- _Exercise aim_: From the line containing "(194, 576) = (437, 268): red can -> green can" to the last line of the listing, transcribe exactly and add nothing else; keep both ends and omit pictures.

- _Extracted records_:
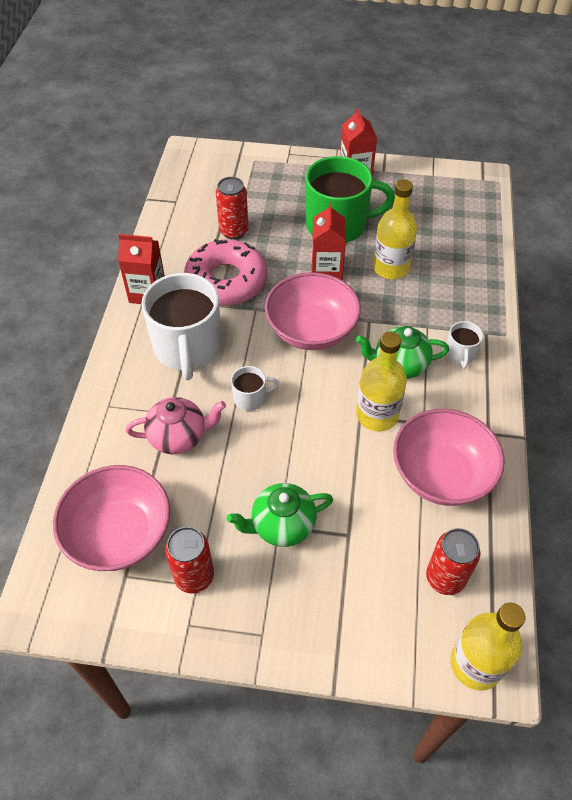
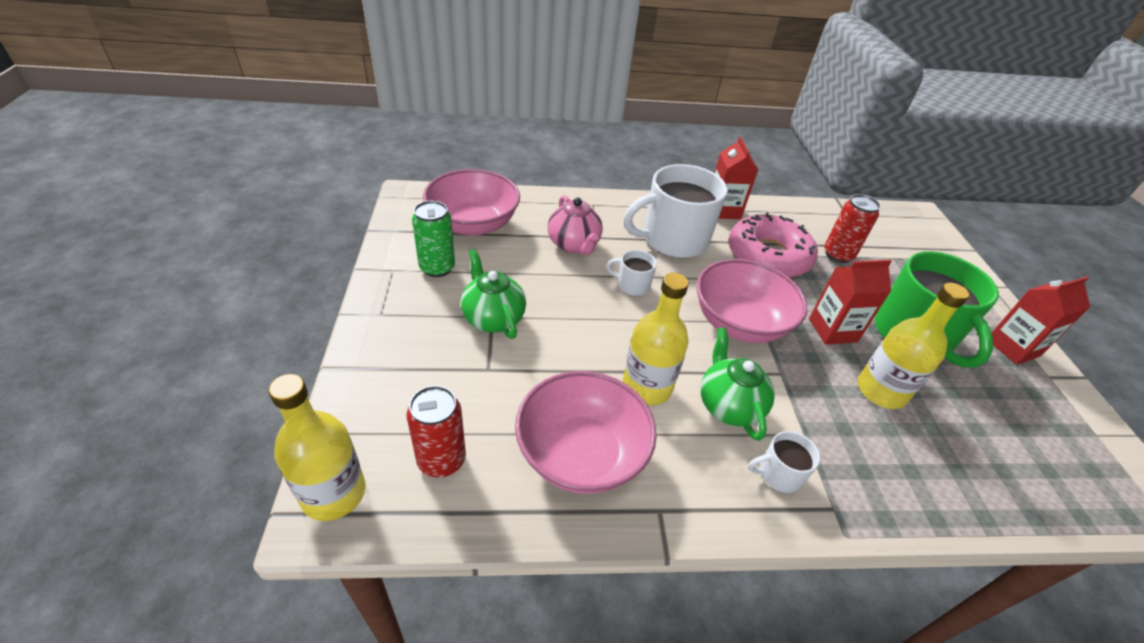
camera: 75 degrees right, 10 degrees down
(194, 576) = (437, 268): red can -> green can
(251, 398) = (632, 285): white mug -> white mug turned 135 degrees clockwise

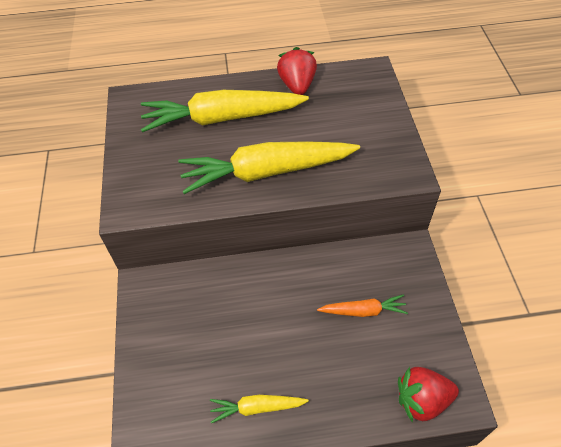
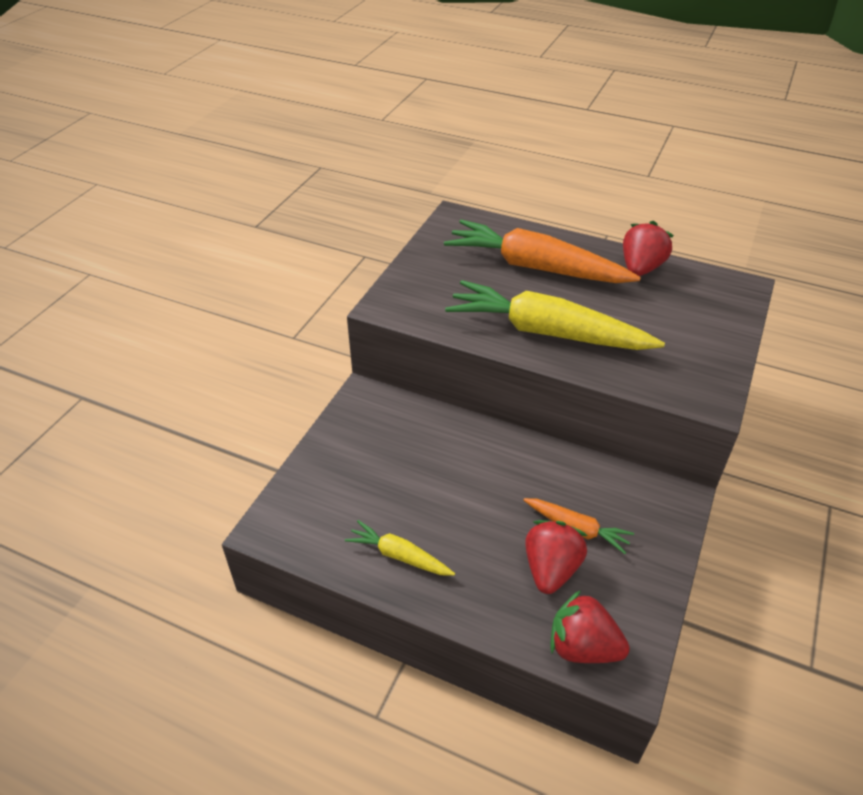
camera: 30 degrees right, 10 degrees down
(222, 118) = (536, 267): yellow carrot -> orange carrot
(366, 353) = (551, 569): none -> red strawberry

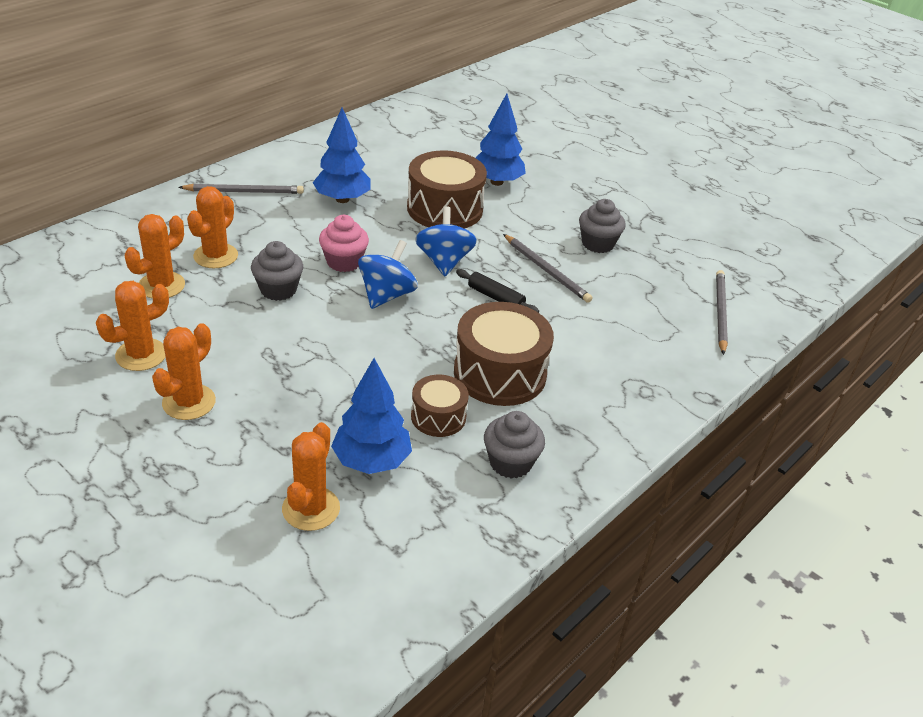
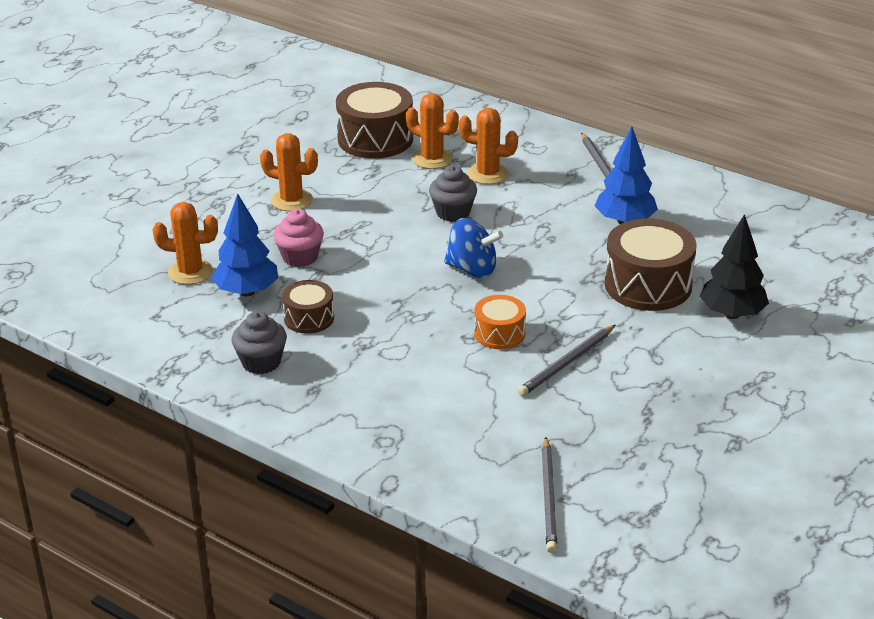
camera: 85 degrees right, 5 degrees down
(141, 355) = (340, 170): orange cactus -> none
(344, 262) = (514, 239): pink cupcake -> pink cupcake (300, 257)
(444, 261) = (547, 295): blue spinning top -> none
(496, 182) = (732, 314): blue tree -> black tree
(496, 298) = (499, 333): black rolling pin -> orange drum
(500, 373) = (380, 346): brown drum -> brown drum (375, 139)
(597, 244) = (643, 397): grey cupcake -> none
(720, 313) = (549, 498): grey pencil -> grey pencil turned 90 degrees clockwise

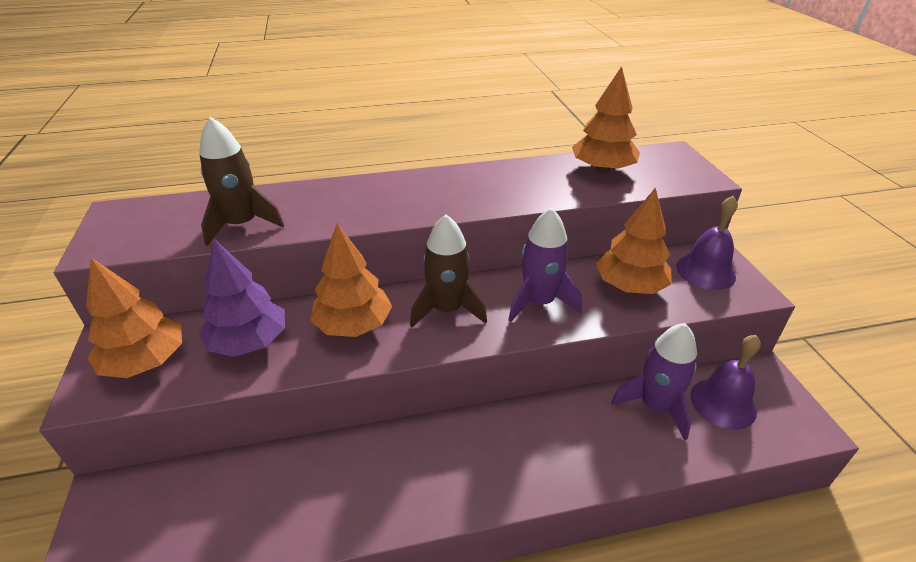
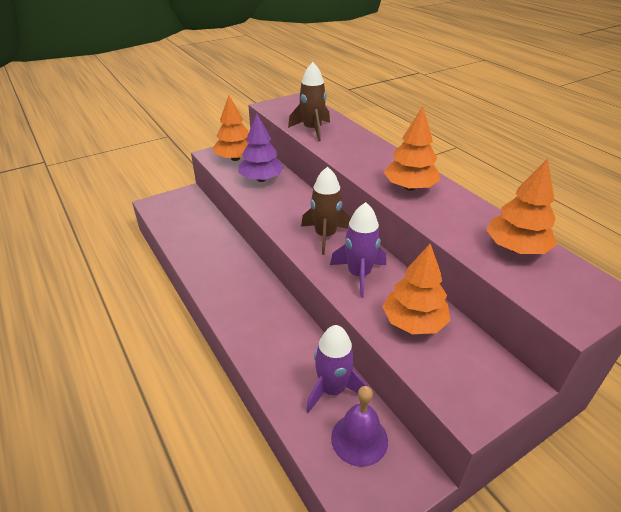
camera: 70 degrees right, 0 degrees up
(353, 325) = (291, 206): orange tree -> orange tree (409, 187)
(705, 271) = (476, 375): purple bell -> none

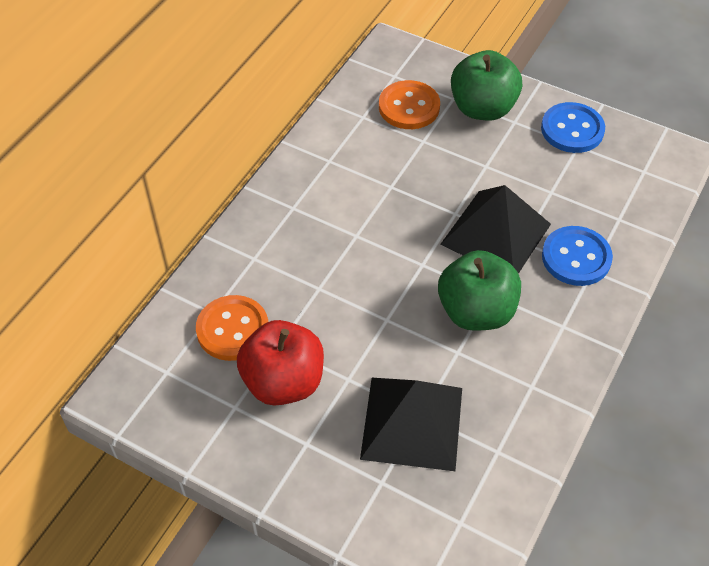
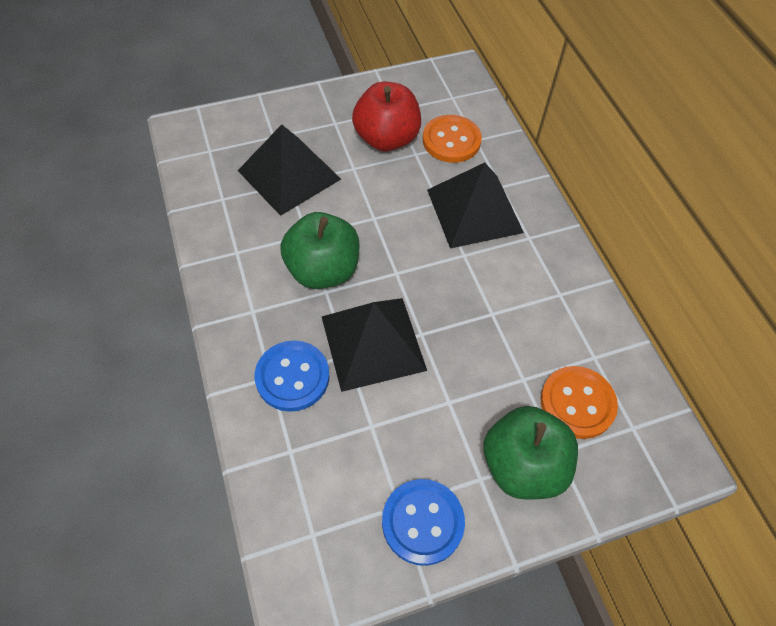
camera: 130 degrees right, 5 degrees up
(302, 257) = (474, 210): none -> black pyramid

- _Response to the exercise_:
(194, 576) = (437, 268): red can -> green can
(251, 398) = (632, 285): white mug -> white mug turned 135 degrees clockwise

camera: 30 degrees right, 10 degrees down
(222, 118) = (536, 267): yellow carrot -> orange carrot
(366, 353) = (551, 569): none -> red strawberry

camera: 85 degrees right, 5 degrees down
(141, 355) = (340, 170): orange cactus -> none
(344, 262) = (514, 239): pink cupcake -> pink cupcake (300, 257)
(444, 261) = (547, 295): blue spinning top -> none
(496, 182) = (732, 314): blue tree -> black tree
(496, 298) = (499, 333): black rolling pin -> orange drum
(500, 373) = (380, 346): brown drum -> brown drum (375, 139)
(597, 244) = (643, 397): grey cupcake -> none
(720, 313) = (549, 498): grey pencil -> grey pencil turned 90 degrees clockwise

camera: 70 degrees right, 0 degrees up
(353, 325) = (291, 206): orange tree -> orange tree (409, 187)
(705, 271) = (476, 375): purple bell -> none

camera: 130 degrees right, 5 degrees up
(302, 257) = (474, 210): none -> black pyramid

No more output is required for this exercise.